» **Goal of the exercise**
Your reply should hold every record exactly as given, with no pictures in it.
━━ Record excerpts ━━
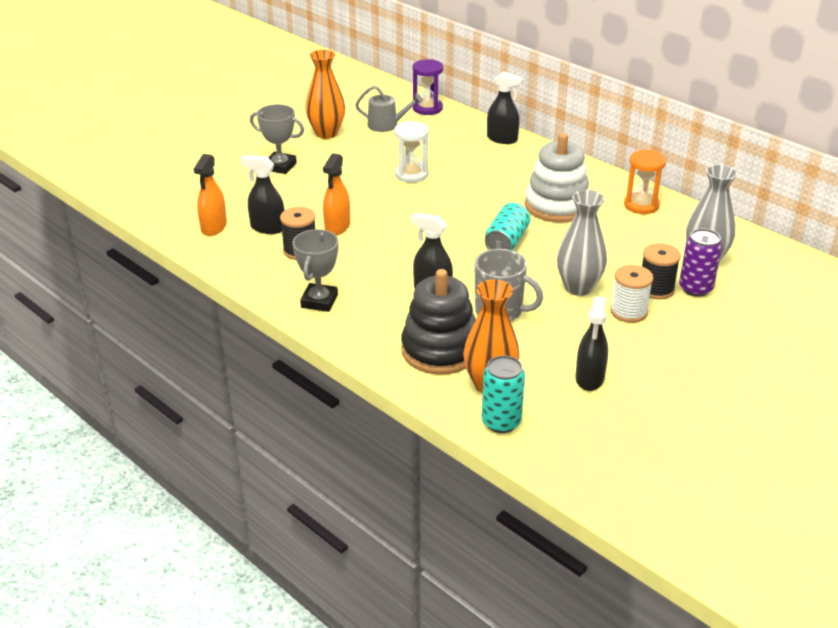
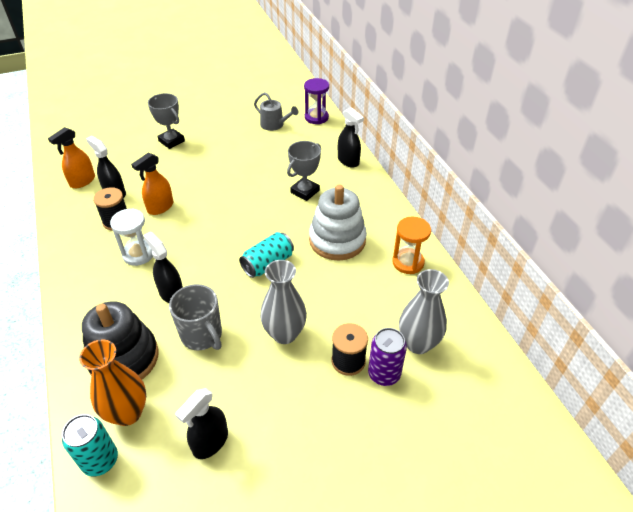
camera: 25 degrees right, 10 degrees up
grey trophy [293,229,338,312] -> grey trophy moved to [287,141,321,201]
orange vase [305,50,345,139] -> none
white hourglass [394,121,429,183] -> white hourglass moved to [110,208,153,266]
white spool [610,265,653,323] -> none

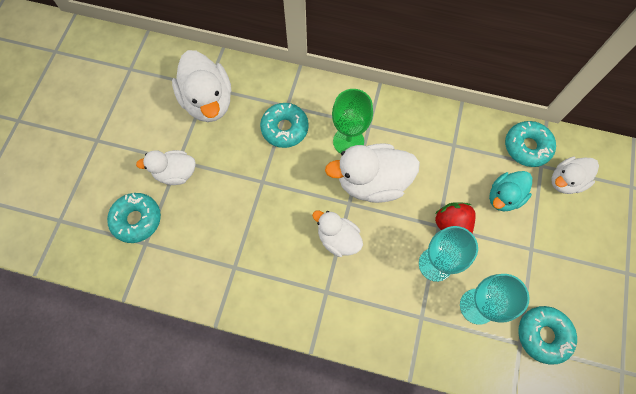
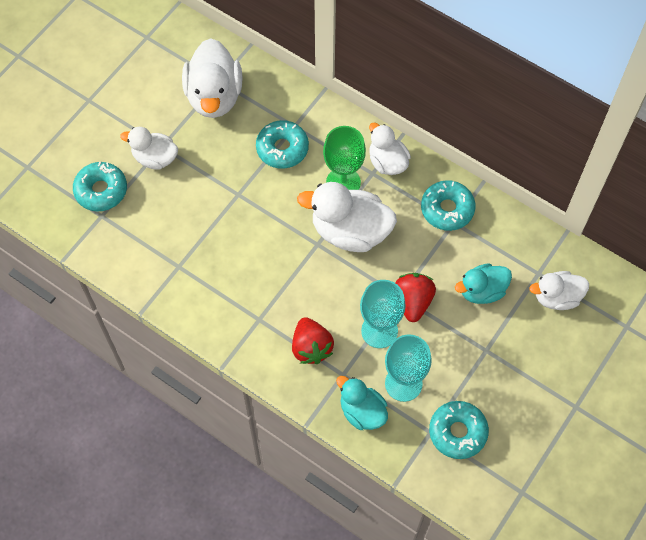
camera: 20 degrees right, 5 degrees down
white duck [312,211,363,257] -> white duck moved to [369,123,411,175]
turquoise donut [505,121,556,167] -> turquoise donut moved to [421,180,475,231]
none -> red strawberry [292,317,334,364]
none -> turquoise duck [336,376,388,430]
━━━
» **Problem solution**
camera: 25 degrees right, 10 degrees up
grey trophy [293,229,338,312] -> grey trophy moved to [287,141,321,201]
orange vase [305,50,345,139] -> none
white hourglass [394,121,429,183] -> white hourglass moved to [110,208,153,266]
white spool [610,265,653,323] -> none

camera: 20 degrees right, 5 degrees down
white duck [312,211,363,257] -> white duck moved to [369,123,411,175]
turquoise donut [505,121,556,167] -> turquoise donut moved to [421,180,475,231]
none -> red strawberry [292,317,334,364]
none -> turquoise duck [336,376,388,430]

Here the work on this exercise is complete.